┌────────
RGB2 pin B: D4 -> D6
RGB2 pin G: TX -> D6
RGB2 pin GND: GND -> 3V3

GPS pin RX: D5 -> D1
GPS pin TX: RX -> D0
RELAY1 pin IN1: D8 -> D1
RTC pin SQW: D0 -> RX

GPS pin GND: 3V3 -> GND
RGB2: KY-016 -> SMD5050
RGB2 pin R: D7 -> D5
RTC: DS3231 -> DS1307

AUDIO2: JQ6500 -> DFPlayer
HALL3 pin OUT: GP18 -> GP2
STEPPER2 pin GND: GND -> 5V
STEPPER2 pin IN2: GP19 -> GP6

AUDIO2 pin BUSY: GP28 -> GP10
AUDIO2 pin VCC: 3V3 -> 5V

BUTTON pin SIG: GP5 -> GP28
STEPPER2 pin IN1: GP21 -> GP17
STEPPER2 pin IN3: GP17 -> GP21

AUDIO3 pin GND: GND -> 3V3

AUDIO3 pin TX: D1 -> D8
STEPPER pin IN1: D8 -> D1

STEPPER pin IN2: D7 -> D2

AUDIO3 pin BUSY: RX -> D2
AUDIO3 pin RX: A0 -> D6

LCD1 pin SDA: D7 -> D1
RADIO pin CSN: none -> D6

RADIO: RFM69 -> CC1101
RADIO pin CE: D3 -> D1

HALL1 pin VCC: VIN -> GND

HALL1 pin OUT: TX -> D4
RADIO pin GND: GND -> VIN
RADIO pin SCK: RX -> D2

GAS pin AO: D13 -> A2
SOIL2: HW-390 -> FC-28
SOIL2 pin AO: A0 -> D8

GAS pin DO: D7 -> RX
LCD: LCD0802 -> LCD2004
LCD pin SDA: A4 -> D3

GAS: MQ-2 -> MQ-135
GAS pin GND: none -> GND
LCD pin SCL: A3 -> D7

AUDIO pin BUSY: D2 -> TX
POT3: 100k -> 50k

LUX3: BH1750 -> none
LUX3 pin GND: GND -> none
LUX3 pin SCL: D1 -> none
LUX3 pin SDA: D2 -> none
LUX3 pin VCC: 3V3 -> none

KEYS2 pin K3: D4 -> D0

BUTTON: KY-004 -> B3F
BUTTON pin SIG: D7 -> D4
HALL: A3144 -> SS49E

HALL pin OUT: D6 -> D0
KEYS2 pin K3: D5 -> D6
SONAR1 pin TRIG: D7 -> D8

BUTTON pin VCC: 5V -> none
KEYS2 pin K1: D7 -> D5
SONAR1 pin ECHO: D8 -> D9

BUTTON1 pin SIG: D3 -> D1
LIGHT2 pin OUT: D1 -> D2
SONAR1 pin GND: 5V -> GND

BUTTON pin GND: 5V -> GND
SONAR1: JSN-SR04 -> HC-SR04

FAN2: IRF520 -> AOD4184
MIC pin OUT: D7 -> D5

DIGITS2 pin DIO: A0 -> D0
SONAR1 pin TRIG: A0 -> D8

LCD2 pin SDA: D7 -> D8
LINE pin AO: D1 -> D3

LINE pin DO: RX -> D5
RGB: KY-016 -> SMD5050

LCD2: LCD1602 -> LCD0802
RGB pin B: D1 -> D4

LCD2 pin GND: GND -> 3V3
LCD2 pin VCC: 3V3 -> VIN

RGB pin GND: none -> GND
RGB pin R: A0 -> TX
└────────
**EXERCISE REQUIREMENTS:**
Lines containing the string "TRIG" are the ones to copy from the entries above.

**EXERCISE ANSWER:**
SONAR1 pin TRIG: D7 -> D8
SONAR1 pin TRIG: A0 -> D8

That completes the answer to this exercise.